Data shown:
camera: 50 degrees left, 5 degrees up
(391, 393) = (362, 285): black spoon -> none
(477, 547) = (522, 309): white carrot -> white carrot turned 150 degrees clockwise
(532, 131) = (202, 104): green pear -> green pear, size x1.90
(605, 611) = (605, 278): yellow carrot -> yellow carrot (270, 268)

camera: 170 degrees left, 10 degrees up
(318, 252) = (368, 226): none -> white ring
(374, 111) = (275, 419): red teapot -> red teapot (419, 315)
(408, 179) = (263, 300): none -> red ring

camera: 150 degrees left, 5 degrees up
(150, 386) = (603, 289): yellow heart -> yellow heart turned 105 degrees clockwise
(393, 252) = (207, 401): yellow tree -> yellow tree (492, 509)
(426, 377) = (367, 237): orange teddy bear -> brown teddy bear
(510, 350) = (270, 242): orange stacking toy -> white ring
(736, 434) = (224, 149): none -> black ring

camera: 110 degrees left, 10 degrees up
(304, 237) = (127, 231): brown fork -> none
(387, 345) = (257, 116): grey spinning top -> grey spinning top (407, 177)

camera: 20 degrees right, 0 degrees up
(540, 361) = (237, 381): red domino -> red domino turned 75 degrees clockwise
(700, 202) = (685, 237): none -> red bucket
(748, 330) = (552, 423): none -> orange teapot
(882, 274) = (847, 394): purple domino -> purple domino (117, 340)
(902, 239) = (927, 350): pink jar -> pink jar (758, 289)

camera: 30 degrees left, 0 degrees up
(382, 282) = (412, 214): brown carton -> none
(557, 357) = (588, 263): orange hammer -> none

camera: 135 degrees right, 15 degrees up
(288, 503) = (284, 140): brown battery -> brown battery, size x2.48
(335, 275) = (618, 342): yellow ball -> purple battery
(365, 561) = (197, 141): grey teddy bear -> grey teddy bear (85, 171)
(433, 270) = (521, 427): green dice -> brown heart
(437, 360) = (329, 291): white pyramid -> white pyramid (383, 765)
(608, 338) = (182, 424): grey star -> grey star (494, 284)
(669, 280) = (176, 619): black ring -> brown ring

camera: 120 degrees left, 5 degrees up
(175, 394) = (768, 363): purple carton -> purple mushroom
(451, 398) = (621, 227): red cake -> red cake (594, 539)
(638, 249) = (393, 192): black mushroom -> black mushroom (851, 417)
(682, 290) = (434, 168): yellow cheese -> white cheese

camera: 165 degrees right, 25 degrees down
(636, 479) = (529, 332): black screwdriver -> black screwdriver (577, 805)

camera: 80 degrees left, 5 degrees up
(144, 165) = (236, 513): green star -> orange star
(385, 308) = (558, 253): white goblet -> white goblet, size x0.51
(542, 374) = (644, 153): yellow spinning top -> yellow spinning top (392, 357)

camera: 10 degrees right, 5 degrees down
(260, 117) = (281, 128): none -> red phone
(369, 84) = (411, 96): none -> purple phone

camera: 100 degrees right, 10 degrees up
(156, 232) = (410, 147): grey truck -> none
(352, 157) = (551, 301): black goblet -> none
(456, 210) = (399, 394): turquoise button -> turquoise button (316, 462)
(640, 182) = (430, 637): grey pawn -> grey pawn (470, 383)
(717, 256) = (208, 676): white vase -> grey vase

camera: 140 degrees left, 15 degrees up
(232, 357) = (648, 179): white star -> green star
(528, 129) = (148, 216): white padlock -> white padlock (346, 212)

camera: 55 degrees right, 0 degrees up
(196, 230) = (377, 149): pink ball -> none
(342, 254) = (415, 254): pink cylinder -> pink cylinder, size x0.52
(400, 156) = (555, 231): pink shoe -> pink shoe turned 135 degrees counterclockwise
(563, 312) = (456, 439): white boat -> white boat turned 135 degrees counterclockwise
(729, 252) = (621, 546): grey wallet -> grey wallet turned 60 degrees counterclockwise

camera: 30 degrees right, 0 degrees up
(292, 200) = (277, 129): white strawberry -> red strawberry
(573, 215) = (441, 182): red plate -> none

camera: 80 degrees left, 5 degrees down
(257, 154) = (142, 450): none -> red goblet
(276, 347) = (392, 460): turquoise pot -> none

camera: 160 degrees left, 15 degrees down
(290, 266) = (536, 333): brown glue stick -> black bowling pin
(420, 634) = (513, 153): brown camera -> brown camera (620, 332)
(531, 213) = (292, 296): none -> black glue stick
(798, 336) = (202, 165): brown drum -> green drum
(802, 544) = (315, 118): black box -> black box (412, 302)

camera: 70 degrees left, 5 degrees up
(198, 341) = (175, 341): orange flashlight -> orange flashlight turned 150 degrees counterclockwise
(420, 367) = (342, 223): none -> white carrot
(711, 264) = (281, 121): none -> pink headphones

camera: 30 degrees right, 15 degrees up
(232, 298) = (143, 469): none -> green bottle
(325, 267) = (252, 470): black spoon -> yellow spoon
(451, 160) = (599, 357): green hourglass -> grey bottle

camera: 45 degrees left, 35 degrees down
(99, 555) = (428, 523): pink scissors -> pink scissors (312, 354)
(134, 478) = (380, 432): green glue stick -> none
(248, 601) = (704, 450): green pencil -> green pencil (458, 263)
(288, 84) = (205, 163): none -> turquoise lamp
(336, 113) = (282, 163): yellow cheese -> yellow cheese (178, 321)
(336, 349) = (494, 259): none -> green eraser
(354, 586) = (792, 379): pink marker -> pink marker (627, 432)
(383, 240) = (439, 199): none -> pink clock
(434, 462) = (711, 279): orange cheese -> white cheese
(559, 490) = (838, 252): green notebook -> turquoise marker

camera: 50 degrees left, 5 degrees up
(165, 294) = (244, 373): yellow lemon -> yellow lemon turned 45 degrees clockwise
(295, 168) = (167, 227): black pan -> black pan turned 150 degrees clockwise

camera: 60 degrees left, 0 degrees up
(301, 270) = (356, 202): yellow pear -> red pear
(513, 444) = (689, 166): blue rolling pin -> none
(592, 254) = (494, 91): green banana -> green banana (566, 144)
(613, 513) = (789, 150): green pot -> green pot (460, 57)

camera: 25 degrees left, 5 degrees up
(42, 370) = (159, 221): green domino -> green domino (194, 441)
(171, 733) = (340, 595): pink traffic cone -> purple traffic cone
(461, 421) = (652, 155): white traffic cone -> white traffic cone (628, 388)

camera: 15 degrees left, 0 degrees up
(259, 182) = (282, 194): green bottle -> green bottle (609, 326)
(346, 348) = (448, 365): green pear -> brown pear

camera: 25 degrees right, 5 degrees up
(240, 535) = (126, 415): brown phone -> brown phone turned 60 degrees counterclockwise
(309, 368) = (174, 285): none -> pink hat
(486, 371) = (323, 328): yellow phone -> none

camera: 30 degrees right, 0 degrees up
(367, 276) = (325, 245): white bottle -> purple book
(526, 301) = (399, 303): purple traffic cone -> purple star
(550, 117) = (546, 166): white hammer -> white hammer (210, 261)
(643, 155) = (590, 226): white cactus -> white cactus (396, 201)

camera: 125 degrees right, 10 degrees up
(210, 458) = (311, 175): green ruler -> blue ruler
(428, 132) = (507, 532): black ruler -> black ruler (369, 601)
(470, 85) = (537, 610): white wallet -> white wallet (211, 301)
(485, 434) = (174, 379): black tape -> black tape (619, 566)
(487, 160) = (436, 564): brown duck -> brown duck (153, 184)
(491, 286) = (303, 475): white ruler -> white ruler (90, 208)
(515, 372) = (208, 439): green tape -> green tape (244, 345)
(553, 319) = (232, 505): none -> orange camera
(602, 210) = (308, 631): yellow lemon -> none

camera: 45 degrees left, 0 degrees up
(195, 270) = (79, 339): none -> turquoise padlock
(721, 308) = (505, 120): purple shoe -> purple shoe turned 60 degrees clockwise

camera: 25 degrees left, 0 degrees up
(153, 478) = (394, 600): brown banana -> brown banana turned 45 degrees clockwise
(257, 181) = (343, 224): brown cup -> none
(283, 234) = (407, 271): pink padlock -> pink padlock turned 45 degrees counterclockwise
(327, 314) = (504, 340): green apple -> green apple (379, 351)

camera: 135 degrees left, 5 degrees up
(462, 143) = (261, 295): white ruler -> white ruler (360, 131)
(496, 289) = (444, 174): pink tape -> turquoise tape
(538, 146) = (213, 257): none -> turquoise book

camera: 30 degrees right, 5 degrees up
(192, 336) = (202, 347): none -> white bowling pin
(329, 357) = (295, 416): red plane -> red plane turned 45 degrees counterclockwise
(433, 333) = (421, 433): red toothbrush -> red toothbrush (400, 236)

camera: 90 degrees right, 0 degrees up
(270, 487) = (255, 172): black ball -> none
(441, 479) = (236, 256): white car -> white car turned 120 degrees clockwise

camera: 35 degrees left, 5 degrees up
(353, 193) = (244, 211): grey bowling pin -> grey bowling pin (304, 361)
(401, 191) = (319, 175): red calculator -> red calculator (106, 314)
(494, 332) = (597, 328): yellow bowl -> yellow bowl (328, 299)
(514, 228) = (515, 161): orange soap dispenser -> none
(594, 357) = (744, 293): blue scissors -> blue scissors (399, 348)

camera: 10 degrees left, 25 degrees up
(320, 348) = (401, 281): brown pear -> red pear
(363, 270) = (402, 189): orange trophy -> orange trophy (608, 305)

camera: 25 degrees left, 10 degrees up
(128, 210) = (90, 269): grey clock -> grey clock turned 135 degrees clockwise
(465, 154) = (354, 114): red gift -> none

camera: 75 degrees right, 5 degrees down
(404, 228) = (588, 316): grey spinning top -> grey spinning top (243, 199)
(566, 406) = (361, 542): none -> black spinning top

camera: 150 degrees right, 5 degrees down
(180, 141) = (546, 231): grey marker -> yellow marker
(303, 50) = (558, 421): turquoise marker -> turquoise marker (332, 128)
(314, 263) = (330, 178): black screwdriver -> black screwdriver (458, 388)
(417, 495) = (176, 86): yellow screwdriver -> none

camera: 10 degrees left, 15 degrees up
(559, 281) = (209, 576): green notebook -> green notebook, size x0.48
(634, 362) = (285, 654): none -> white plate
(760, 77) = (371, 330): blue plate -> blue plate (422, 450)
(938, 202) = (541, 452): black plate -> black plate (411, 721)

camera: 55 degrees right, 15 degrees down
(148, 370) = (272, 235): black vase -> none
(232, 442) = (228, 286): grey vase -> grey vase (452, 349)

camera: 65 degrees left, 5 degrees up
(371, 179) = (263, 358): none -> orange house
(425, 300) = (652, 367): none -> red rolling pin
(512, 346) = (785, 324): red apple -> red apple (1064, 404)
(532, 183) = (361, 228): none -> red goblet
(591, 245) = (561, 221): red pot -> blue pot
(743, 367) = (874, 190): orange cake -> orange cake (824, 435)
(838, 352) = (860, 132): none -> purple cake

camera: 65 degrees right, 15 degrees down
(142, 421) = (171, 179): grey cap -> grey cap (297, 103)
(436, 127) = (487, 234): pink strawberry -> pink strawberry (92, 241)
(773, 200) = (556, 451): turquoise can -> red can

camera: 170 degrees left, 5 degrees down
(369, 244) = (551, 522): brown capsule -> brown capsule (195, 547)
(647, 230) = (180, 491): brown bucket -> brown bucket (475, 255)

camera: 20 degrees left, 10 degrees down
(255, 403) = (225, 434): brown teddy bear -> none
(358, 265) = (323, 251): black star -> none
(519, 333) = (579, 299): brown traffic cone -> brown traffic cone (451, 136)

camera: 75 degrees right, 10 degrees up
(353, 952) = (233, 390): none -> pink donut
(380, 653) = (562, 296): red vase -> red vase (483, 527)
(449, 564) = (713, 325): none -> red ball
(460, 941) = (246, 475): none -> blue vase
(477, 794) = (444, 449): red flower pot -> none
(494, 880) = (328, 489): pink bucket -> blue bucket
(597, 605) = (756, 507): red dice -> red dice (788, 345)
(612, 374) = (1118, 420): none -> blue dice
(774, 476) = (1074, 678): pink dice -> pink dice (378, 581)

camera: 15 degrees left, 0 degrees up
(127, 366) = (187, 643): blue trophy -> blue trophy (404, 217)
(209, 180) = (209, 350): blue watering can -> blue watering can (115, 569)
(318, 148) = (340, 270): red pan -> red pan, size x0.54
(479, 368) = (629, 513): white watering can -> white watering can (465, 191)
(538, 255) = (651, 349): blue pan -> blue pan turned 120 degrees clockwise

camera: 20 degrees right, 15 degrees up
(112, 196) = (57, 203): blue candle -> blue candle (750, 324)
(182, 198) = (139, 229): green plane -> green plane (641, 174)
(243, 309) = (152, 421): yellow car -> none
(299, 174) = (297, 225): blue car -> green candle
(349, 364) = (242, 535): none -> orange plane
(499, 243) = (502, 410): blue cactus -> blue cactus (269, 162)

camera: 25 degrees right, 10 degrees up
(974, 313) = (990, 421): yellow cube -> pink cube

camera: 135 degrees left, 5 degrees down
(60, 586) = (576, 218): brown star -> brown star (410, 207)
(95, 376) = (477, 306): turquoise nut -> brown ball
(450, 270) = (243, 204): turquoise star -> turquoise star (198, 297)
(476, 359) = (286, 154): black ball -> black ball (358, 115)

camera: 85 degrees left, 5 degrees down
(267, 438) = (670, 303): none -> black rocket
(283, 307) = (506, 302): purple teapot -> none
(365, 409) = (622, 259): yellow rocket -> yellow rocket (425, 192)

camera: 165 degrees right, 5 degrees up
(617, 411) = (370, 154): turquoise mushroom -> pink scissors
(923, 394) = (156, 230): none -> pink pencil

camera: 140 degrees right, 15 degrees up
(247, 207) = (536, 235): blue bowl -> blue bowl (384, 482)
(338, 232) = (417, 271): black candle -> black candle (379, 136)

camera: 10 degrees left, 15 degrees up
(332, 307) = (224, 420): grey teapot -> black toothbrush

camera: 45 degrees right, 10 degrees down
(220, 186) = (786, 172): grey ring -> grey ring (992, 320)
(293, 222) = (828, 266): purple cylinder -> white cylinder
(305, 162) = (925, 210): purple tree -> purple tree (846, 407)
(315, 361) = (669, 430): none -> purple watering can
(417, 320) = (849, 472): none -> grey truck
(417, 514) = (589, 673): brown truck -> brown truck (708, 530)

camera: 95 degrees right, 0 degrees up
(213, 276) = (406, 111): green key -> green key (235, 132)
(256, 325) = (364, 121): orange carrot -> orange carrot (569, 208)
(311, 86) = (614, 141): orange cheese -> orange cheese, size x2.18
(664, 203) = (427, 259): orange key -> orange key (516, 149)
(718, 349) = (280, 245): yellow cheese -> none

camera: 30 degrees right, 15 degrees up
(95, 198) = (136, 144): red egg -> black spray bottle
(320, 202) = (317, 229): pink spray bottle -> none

Exercise directions:
Above are the records; repeat exactly the lines from the one holding "(240, 535) = (126, 415): brown" down to the one holding "(192, 336) = (202, 347): none", end lines included.

Response to this exercise:
(240, 535) = (126, 415): brown phone -> brown phone turned 60 degrees counterclockwise
(309, 368) = (174, 285): none -> pink hat
(486, 371) = (323, 328): yellow phone -> none

camera: 30 degrees right, 0 degrees up
(367, 276) = (325, 245): white bottle -> purple book
(526, 301) = (399, 303): purple traffic cone -> purple star
(550, 117) = (546, 166): white hammer -> white hammer (210, 261)
(643, 155) = (590, 226): white cactus -> white cactus (396, 201)

camera: 125 degrees right, 10 degrees up
(210, 458) = (311, 175): green ruler -> blue ruler
(428, 132) = (507, 532): black ruler -> black ruler (369, 601)
(470, 85) = (537, 610): white wallet -> white wallet (211, 301)
(485, 434) = (174, 379): black tape -> black tape (619, 566)
(487, 160) = (436, 564): brown duck -> brown duck (153, 184)
(491, 286) = (303, 475): white ruler -> white ruler (90, 208)
(515, 372) = (208, 439): green tape -> green tape (244, 345)
(553, 319) = (232, 505): none -> orange camera
(602, 210) = (308, 631): yellow lemon -> none

camera: 45 degrees left, 0 degrees up
(195, 270) = (79, 339): none -> turquoise padlock
(721, 308) = (505, 120): purple shoe -> purple shoe turned 60 degrees clockwise

camera: 25 degrees left, 0 degrees up
(153, 478) = (394, 600): brown banana -> brown banana turned 45 degrees clockwise
(257, 181) = (343, 224): brown cup -> none
(283, 234) = (407, 271): pink padlock -> pink padlock turned 45 degrees counterclockwise
(327, 314) = (504, 340): green apple -> green apple (379, 351)

camera: 135 degrees left, 5 degrees up
(462, 143) = (261, 295): white ruler -> white ruler (360, 131)
(496, 289) = (444, 174): pink tape -> turquoise tape
(538, 146) = (213, 257): none -> turquoise book

camera: 30 degrees right, 5 degrees up
(192, 336) = (202, 347): none -> white bowling pin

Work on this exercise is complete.